*** Opening of GIVEN MATERIAL ***
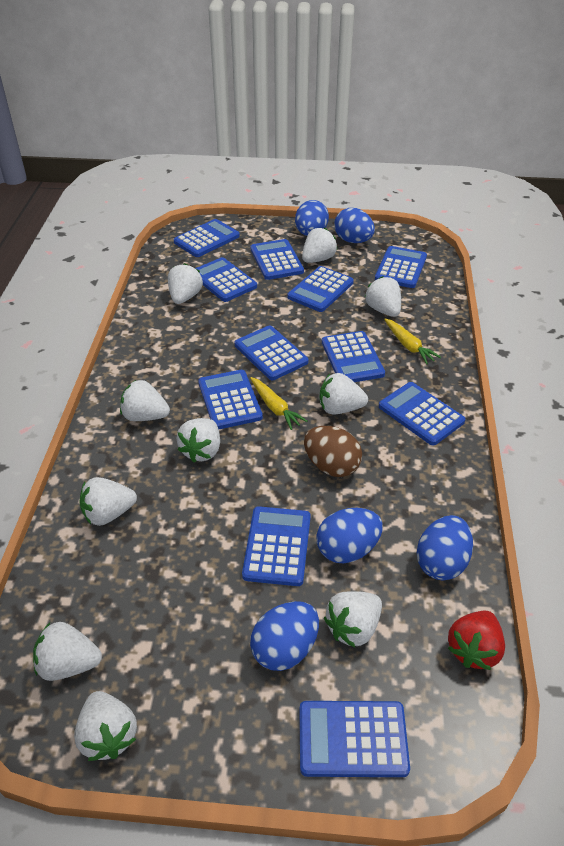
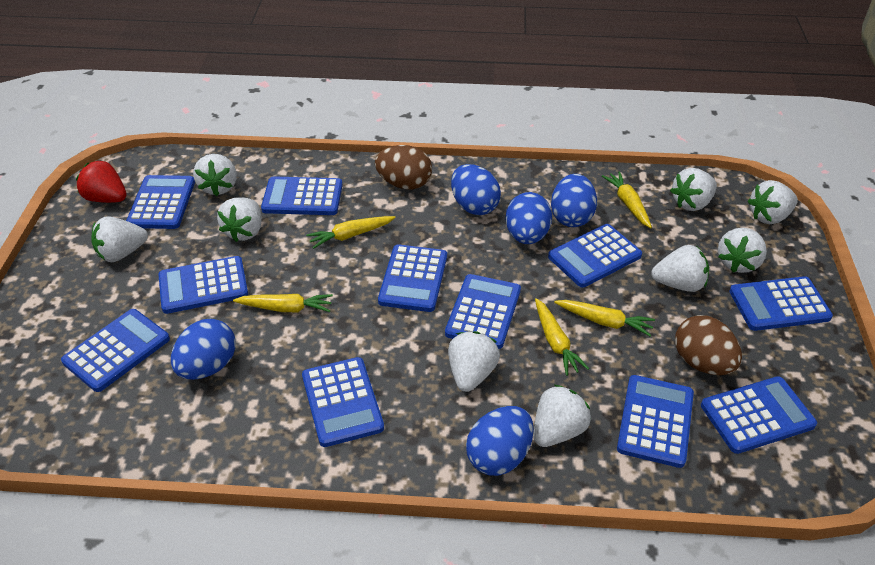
brown egg: 1 -> 2
white strawberry: 10 -> 9
yellow carrot: 2 -> 5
*** Close of GIVEN MATERIAL ***
** AIM OF THE EXERCISE **
Would you transcribe the listing above line by line, exactly, leaving every picture out?

** EXPECTED ANSWER **
brown egg: 1 -> 2
white strawberry: 10 -> 9
yellow carrot: 2 -> 5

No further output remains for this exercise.